> _EXERCISE OBJECTIVE_
Rewrite the material from its start through the line containing "blue line: moved 74", switching "rotated" to "turned" and keeping everything else the same. Leave the pictures out of your answer.

Stored data
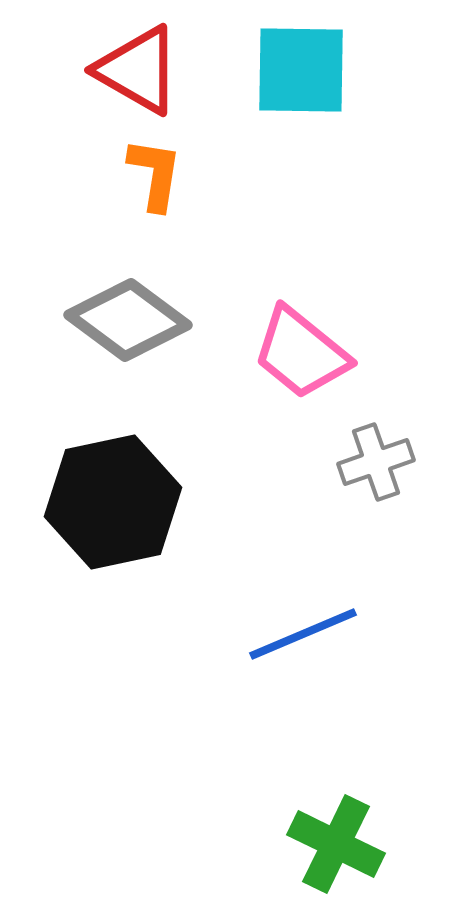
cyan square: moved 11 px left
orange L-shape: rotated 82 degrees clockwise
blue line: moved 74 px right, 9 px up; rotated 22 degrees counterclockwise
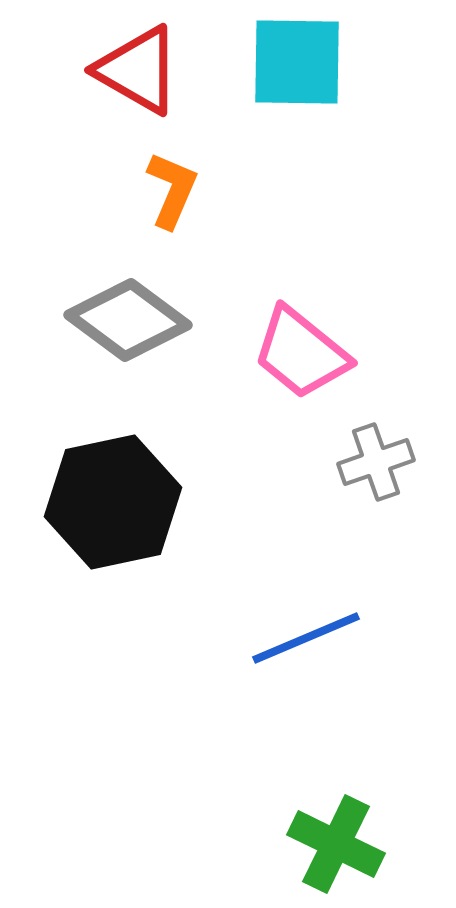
cyan square: moved 4 px left, 8 px up
orange L-shape: moved 17 px right, 16 px down; rotated 14 degrees clockwise
blue line: moved 3 px right, 4 px down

> _TASK OUTPUT_
cyan square: moved 11 px left
orange L-shape: turned 82 degrees clockwise
blue line: moved 74 px right, 9 px up; turned 22 degrees counterclockwise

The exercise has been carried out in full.